(Dataset entries)
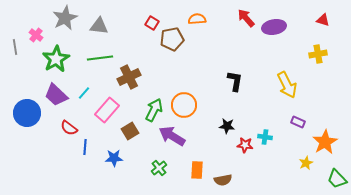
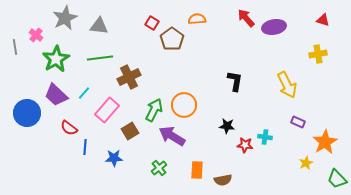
brown pentagon: rotated 25 degrees counterclockwise
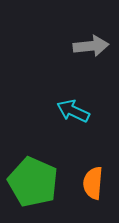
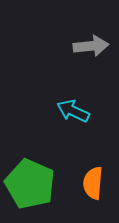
green pentagon: moved 3 px left, 2 px down
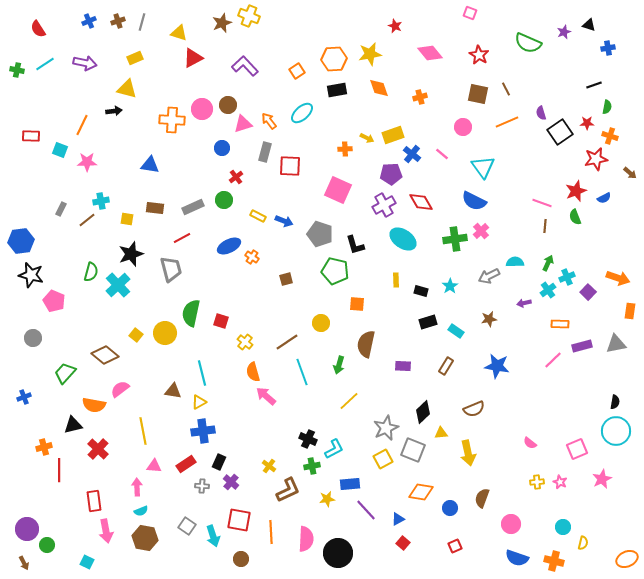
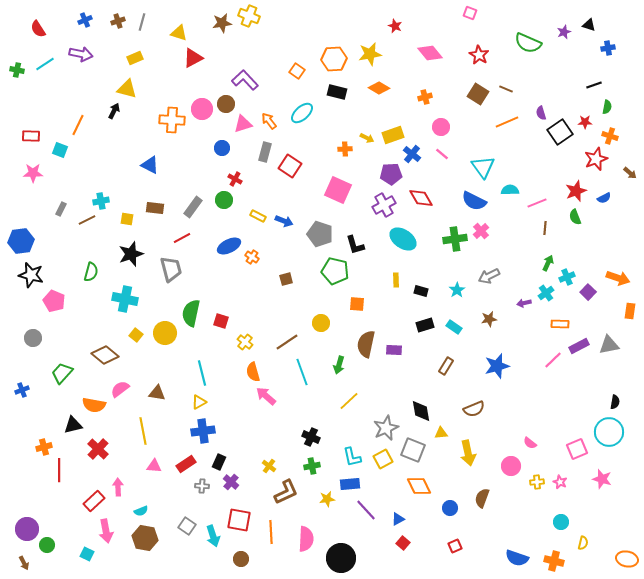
blue cross at (89, 21): moved 4 px left, 1 px up
brown star at (222, 23): rotated 12 degrees clockwise
purple arrow at (85, 63): moved 4 px left, 9 px up
purple L-shape at (245, 66): moved 14 px down
orange square at (297, 71): rotated 21 degrees counterclockwise
orange diamond at (379, 88): rotated 40 degrees counterclockwise
brown line at (506, 89): rotated 40 degrees counterclockwise
black rectangle at (337, 90): moved 2 px down; rotated 24 degrees clockwise
brown square at (478, 94): rotated 20 degrees clockwise
orange cross at (420, 97): moved 5 px right
brown circle at (228, 105): moved 2 px left, 1 px up
black arrow at (114, 111): rotated 56 degrees counterclockwise
red star at (587, 123): moved 2 px left, 1 px up
orange line at (82, 125): moved 4 px left
pink circle at (463, 127): moved 22 px left
red star at (596, 159): rotated 10 degrees counterclockwise
pink star at (87, 162): moved 54 px left, 11 px down
blue triangle at (150, 165): rotated 18 degrees clockwise
red square at (290, 166): rotated 30 degrees clockwise
red cross at (236, 177): moved 1 px left, 2 px down; rotated 24 degrees counterclockwise
red diamond at (421, 202): moved 4 px up
pink line at (542, 203): moved 5 px left; rotated 42 degrees counterclockwise
gray rectangle at (193, 207): rotated 30 degrees counterclockwise
brown line at (87, 220): rotated 12 degrees clockwise
brown line at (545, 226): moved 2 px down
cyan semicircle at (515, 262): moved 5 px left, 72 px up
cyan cross at (118, 285): moved 7 px right, 14 px down; rotated 35 degrees counterclockwise
cyan star at (450, 286): moved 7 px right, 4 px down
cyan cross at (548, 290): moved 2 px left, 3 px down
black rectangle at (428, 322): moved 3 px left, 3 px down
cyan rectangle at (456, 331): moved 2 px left, 4 px up
gray triangle at (616, 344): moved 7 px left, 1 px down
purple rectangle at (582, 346): moved 3 px left; rotated 12 degrees counterclockwise
purple rectangle at (403, 366): moved 9 px left, 16 px up
blue star at (497, 366): rotated 25 degrees counterclockwise
green trapezoid at (65, 373): moved 3 px left
brown triangle at (173, 391): moved 16 px left, 2 px down
blue cross at (24, 397): moved 2 px left, 7 px up
black diamond at (423, 412): moved 2 px left, 1 px up; rotated 55 degrees counterclockwise
cyan circle at (616, 431): moved 7 px left, 1 px down
black cross at (308, 439): moved 3 px right, 2 px up
cyan L-shape at (334, 449): moved 18 px right, 8 px down; rotated 105 degrees clockwise
pink star at (602, 479): rotated 30 degrees counterclockwise
pink arrow at (137, 487): moved 19 px left
brown L-shape at (288, 490): moved 2 px left, 2 px down
orange diamond at (421, 492): moved 2 px left, 6 px up; rotated 55 degrees clockwise
red rectangle at (94, 501): rotated 55 degrees clockwise
pink circle at (511, 524): moved 58 px up
cyan circle at (563, 527): moved 2 px left, 5 px up
black circle at (338, 553): moved 3 px right, 5 px down
orange ellipse at (627, 559): rotated 35 degrees clockwise
cyan square at (87, 562): moved 8 px up
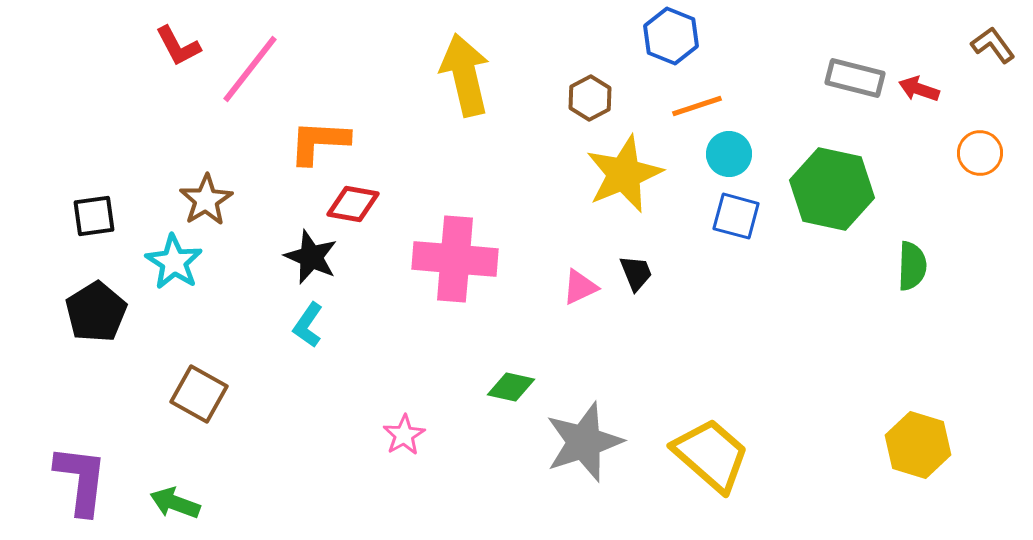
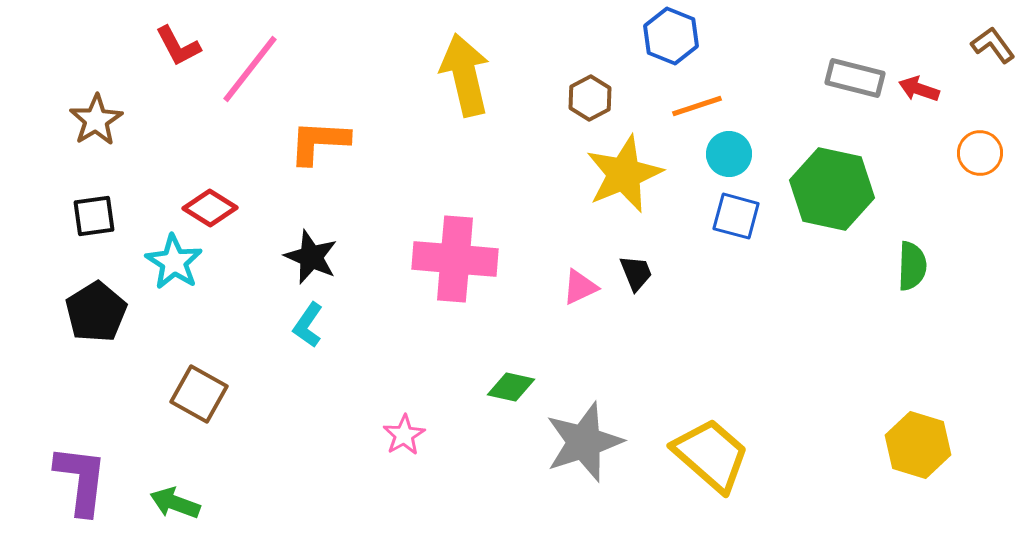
brown star: moved 110 px left, 80 px up
red diamond: moved 143 px left, 4 px down; rotated 22 degrees clockwise
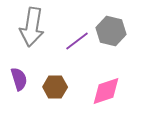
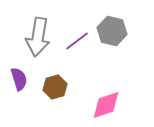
gray arrow: moved 6 px right, 10 px down
gray hexagon: moved 1 px right
brown hexagon: rotated 15 degrees counterclockwise
pink diamond: moved 14 px down
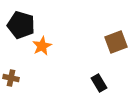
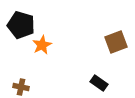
orange star: moved 1 px up
brown cross: moved 10 px right, 9 px down
black rectangle: rotated 24 degrees counterclockwise
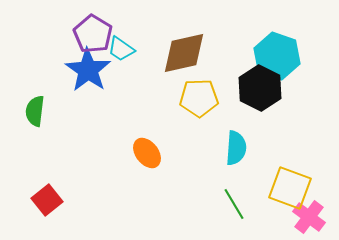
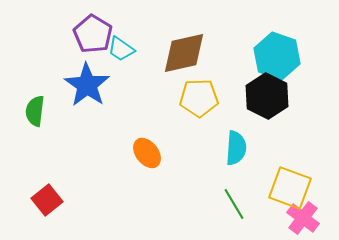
blue star: moved 1 px left, 15 px down
black hexagon: moved 7 px right, 8 px down
pink cross: moved 6 px left, 1 px down
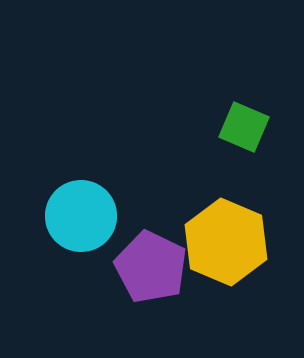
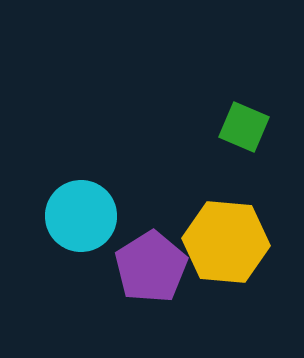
yellow hexagon: rotated 18 degrees counterclockwise
purple pentagon: rotated 14 degrees clockwise
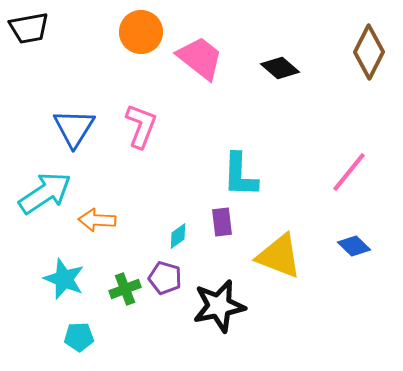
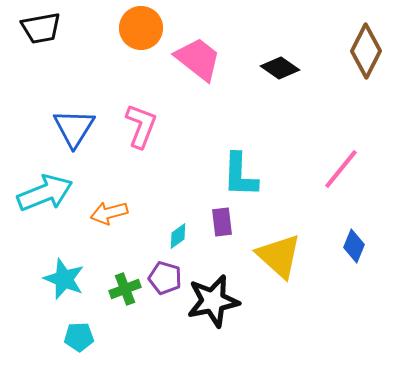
black trapezoid: moved 12 px right
orange circle: moved 4 px up
brown diamond: moved 3 px left, 1 px up
pink trapezoid: moved 2 px left, 1 px down
black diamond: rotated 6 degrees counterclockwise
pink line: moved 8 px left, 3 px up
cyan arrow: rotated 12 degrees clockwise
orange arrow: moved 12 px right, 7 px up; rotated 18 degrees counterclockwise
blue diamond: rotated 68 degrees clockwise
yellow triangle: rotated 21 degrees clockwise
black star: moved 6 px left, 5 px up
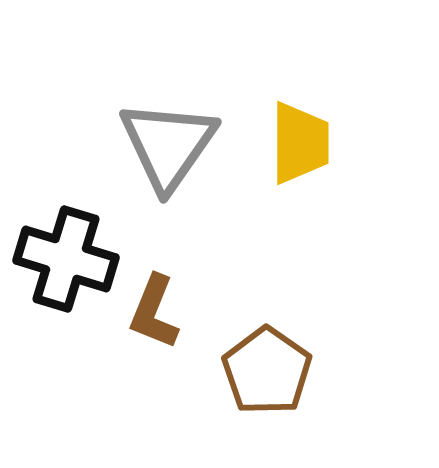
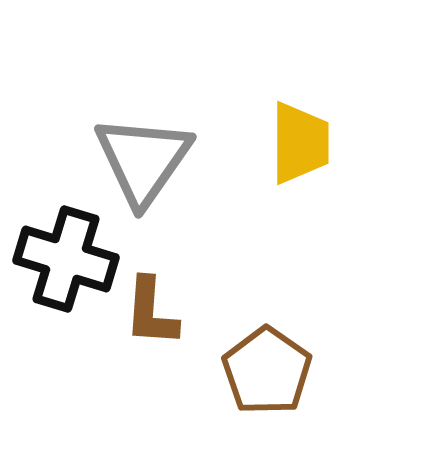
gray triangle: moved 25 px left, 15 px down
brown L-shape: moved 3 px left; rotated 18 degrees counterclockwise
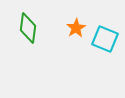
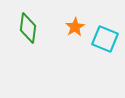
orange star: moved 1 px left, 1 px up
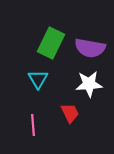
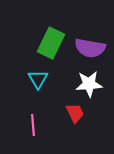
red trapezoid: moved 5 px right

Task objective —
Copy out every one of the lines above verbatim, omitting the pictures from your answer.

Answer for this exercise —
brown pentagon: rotated 25 degrees counterclockwise
green pentagon: moved 3 px left, 2 px down
blue cross at (89, 21): moved 4 px left, 1 px up
brown star at (222, 23): rotated 12 degrees clockwise
purple arrow at (85, 63): moved 4 px left, 9 px up
purple L-shape at (245, 66): moved 14 px down
orange square at (297, 71): rotated 21 degrees counterclockwise
orange diamond at (379, 88): rotated 40 degrees counterclockwise
brown line at (506, 89): rotated 40 degrees counterclockwise
black rectangle at (337, 90): moved 2 px down; rotated 24 degrees clockwise
brown square at (478, 94): rotated 20 degrees clockwise
orange cross at (420, 97): moved 5 px right
brown circle at (228, 105): moved 2 px left, 1 px up
black arrow at (114, 111): rotated 56 degrees counterclockwise
red star at (587, 123): moved 2 px left, 1 px up
orange line at (82, 125): moved 4 px left
pink circle at (463, 127): moved 22 px left
red star at (596, 159): rotated 10 degrees counterclockwise
pink star at (87, 162): moved 54 px left, 11 px down
blue triangle at (150, 165): rotated 18 degrees clockwise
red square at (290, 166): rotated 30 degrees clockwise
red cross at (236, 177): moved 1 px left, 2 px down; rotated 24 degrees counterclockwise
red diamond at (421, 202): moved 4 px up
pink line at (542, 203): moved 5 px left; rotated 42 degrees counterclockwise
gray rectangle at (193, 207): rotated 30 degrees counterclockwise
brown line at (87, 220): rotated 12 degrees clockwise
brown line at (545, 226): moved 2 px down
cyan semicircle at (515, 262): moved 5 px left, 72 px up
cyan cross at (118, 285): moved 7 px right, 14 px down; rotated 35 degrees counterclockwise
cyan star at (450, 286): moved 7 px right, 4 px down
cyan cross at (548, 290): moved 2 px left, 3 px down
black rectangle at (428, 322): moved 3 px left, 3 px down
cyan rectangle at (456, 331): moved 2 px left, 4 px up
gray triangle at (616, 344): moved 7 px left, 1 px down
purple rectangle at (582, 346): moved 3 px left; rotated 12 degrees counterclockwise
purple rectangle at (403, 366): moved 9 px left, 16 px up
blue star at (497, 366): rotated 25 degrees counterclockwise
green trapezoid at (65, 373): moved 3 px left
brown triangle at (173, 391): moved 16 px left, 2 px down
blue cross at (24, 397): moved 2 px left, 7 px up
black diamond at (423, 412): moved 2 px left, 1 px up; rotated 55 degrees counterclockwise
cyan circle at (616, 431): moved 7 px left, 1 px down
black cross at (308, 439): moved 3 px right, 2 px up
cyan L-shape at (334, 449): moved 18 px right, 8 px down; rotated 105 degrees clockwise
pink star at (602, 479): rotated 30 degrees counterclockwise
pink arrow at (137, 487): moved 19 px left
brown L-shape at (288, 490): moved 2 px left, 2 px down
orange diamond at (421, 492): moved 2 px left, 6 px up; rotated 55 degrees clockwise
red rectangle at (94, 501): rotated 55 degrees clockwise
pink circle at (511, 524): moved 58 px up
cyan circle at (563, 527): moved 2 px left, 5 px up
black circle at (338, 553): moved 3 px right, 5 px down
orange ellipse at (627, 559): rotated 35 degrees clockwise
cyan square at (87, 562): moved 8 px up
brown star: moved 110 px left, 80 px up
red diamond: moved 143 px left, 4 px down; rotated 22 degrees clockwise
gray arrow: moved 6 px right, 10 px down
gray hexagon: moved 1 px right
brown hexagon: rotated 15 degrees counterclockwise
pink diamond: moved 14 px down
orange star: moved 1 px up
brown cross: moved 10 px right, 9 px down
black rectangle: rotated 24 degrees counterclockwise
blue star: moved 1 px left, 15 px down
black hexagon: moved 7 px right, 8 px down
pink cross: moved 6 px left, 1 px down
yellow hexagon: rotated 18 degrees counterclockwise
purple pentagon: rotated 14 degrees clockwise
black trapezoid: moved 12 px right
orange circle: moved 4 px up
brown diamond: moved 3 px left, 1 px up
pink trapezoid: moved 2 px left, 1 px down
black diamond: rotated 6 degrees counterclockwise
pink line: moved 8 px left, 3 px up
cyan arrow: rotated 12 degrees clockwise
orange arrow: moved 12 px right, 7 px up; rotated 18 degrees counterclockwise
blue diamond: rotated 68 degrees clockwise
yellow triangle: rotated 21 degrees clockwise
black star: moved 6 px left, 5 px up
gray triangle: moved 25 px left, 15 px down
brown L-shape: moved 3 px left; rotated 18 degrees counterclockwise
orange star: moved 1 px left, 1 px up
red trapezoid: moved 5 px right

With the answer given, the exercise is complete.